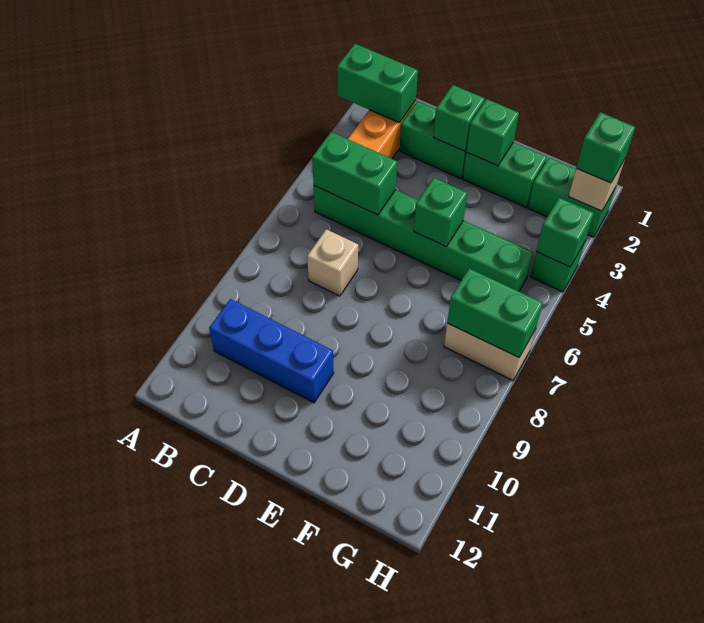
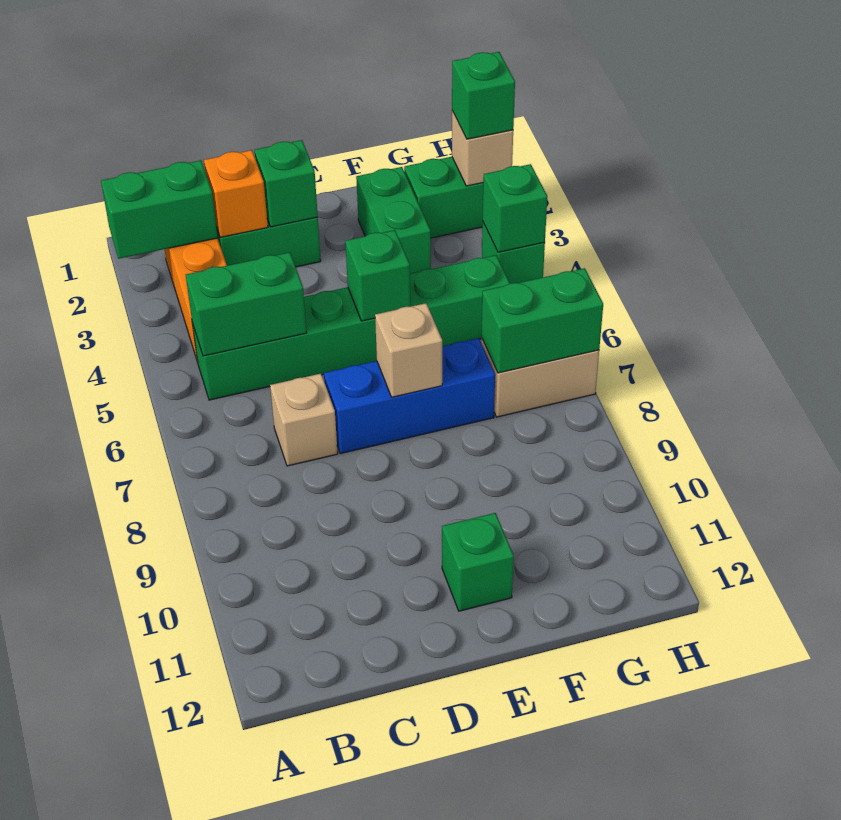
blue 1x3 brick [209,299,334,403] -> blue 1x3 brick moved to [324,338,495,454]
none -> orange 1x1 brick [204,150,268,237]
green 1x2 brick [463,142,547,207] -> green 1x2 brick turned to [356,167,431,274]
green 1x1 brick [466,99,519,166] -> green 1x1 brick moved to [442,513,514,611]
none -> tan 1x1 brick [375,303,442,397]

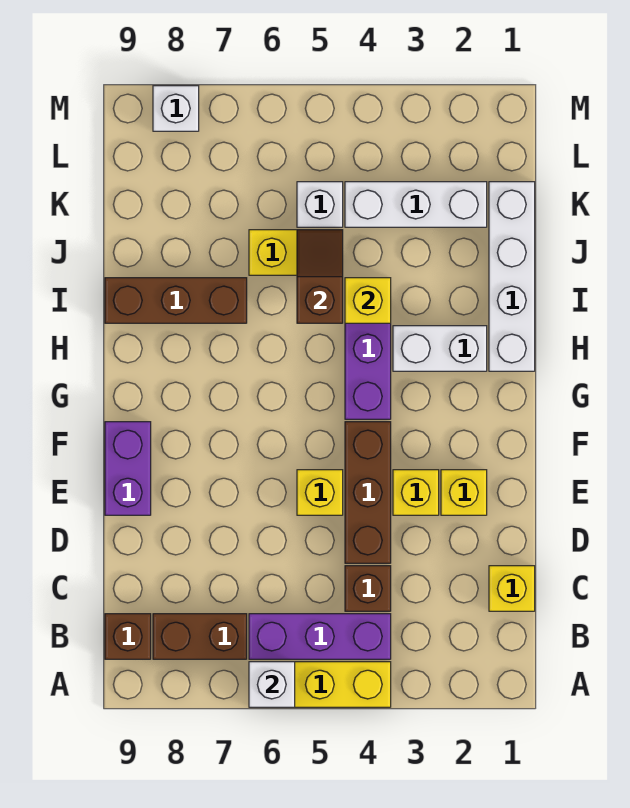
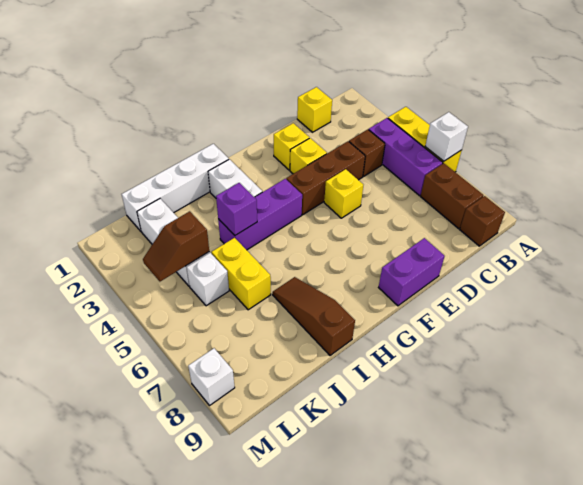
yellow 1x1 brick [345,278,391,323] -> purple 1x1 brick [216,183,257,235]
brown 1x2 slope [297,230,343,323] -> brown 1x2 slope moved to [143,211,209,281]
brown 1x3 brick [105,278,247,323] -> brown 1x3 slope [273,277,355,356]

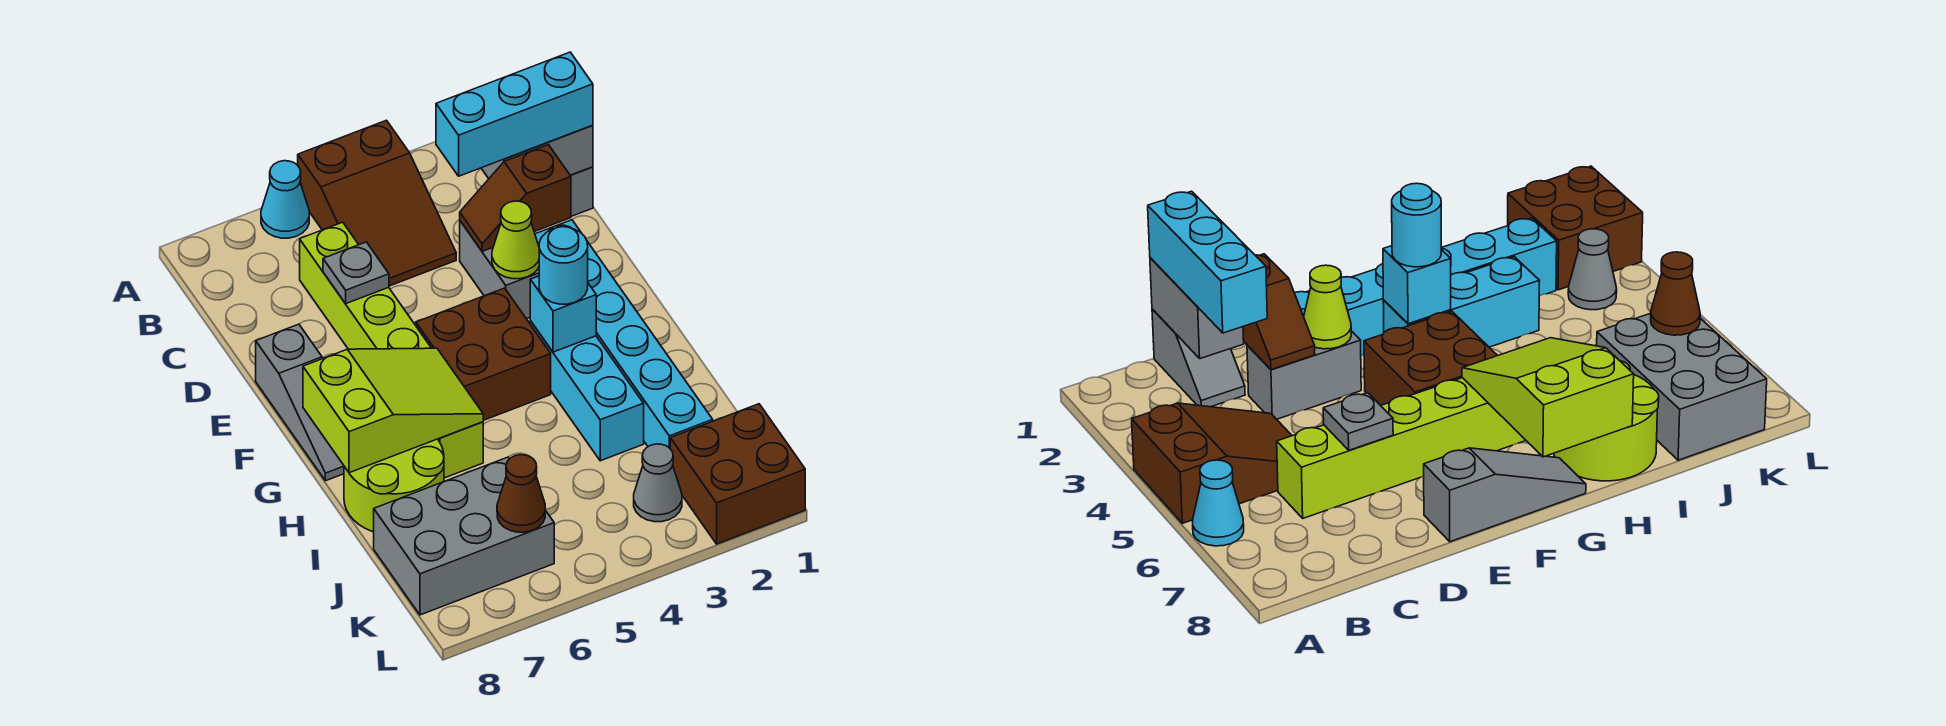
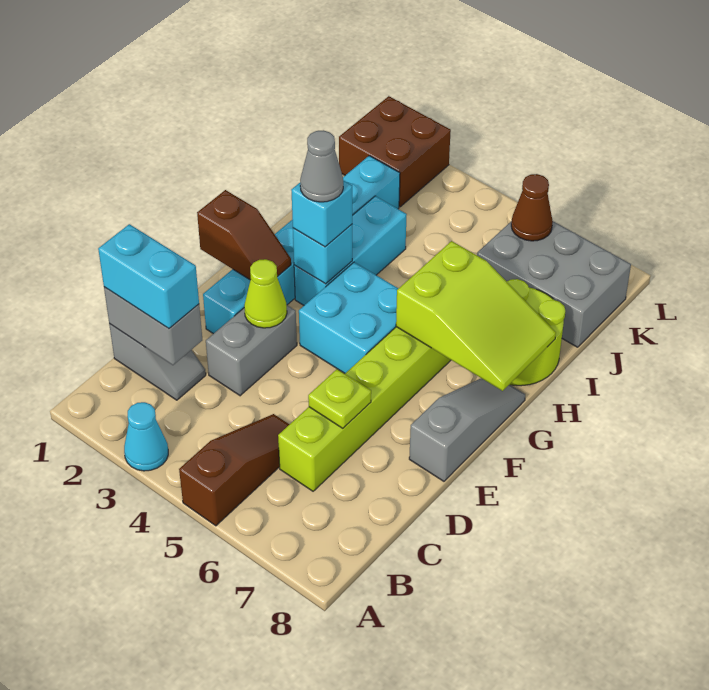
brown 2x3 slope [298,120,456,286] -> brown 1x3 slope [179,414,290,526]
cyan 1x1 cone [261,161,309,238] -> cyan 1x1 cone moved to [124,402,168,471]
cyan 1x3 brick [436,52,593,176] -> cyan 1x2 brick [98,224,199,329]
brown 1x2 slope [460,145,571,251] -> brown 1x2 slope moved to [197,190,291,280]
grey 1x1 plate [323,242,389,304] -> lime 1x1 plate [308,369,371,428]
brown 2x2 brick [416,288,551,420] -> cyan 2x2 brick [299,262,399,373]
cyan 1x1 round brick [539,227,588,304] -> cyan 1x1 brick [291,180,352,247]
lime 2x3 slope [303,348,483,473] -> lime 2x3 slope turned to [396,241,556,391]
grey 1x1 cone [634,444,682,522] -> grey 1x1 cone moved to [300,130,343,202]

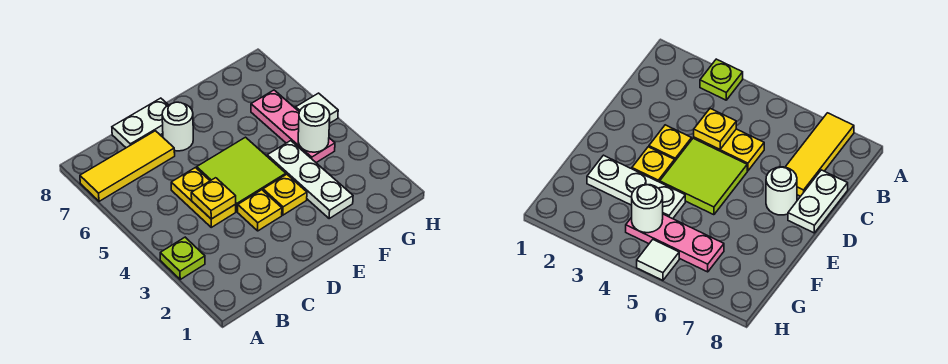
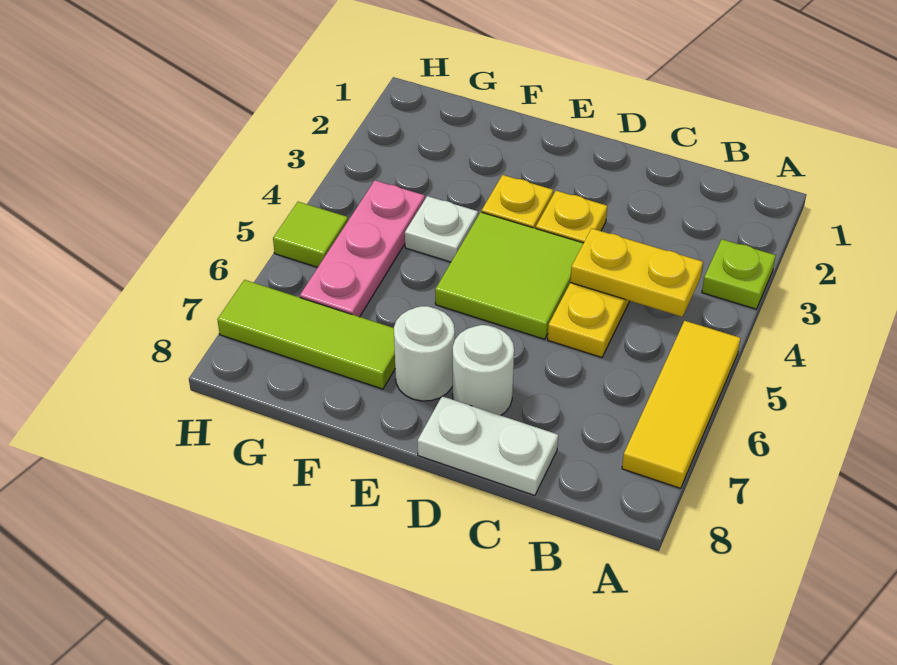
yellow 1x3 tile [80,131,175,201] -> yellow 1x3 tile turned to [622,321,741,488]
yellow 1x1 plate [191,178,236,219] -> yellow 1x2 plate [570,228,703,317]
white 1x3 plate [267,141,353,218] -> white 1x1 plate [405,196,478,262]
none -> lime 1x3 tile [217,280,395,389]
white 1x1 round brick [298,103,330,152] -> white 1x1 round brick moved to [394,306,455,401]
white 1x1 tile [296,93,338,124] -> lime 1x1 tile [273,202,348,267]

EXERCISE GOAL: Please tally the lines of the listing that include the string "grey". The number is the whole answer.

ANSWER BOX: 2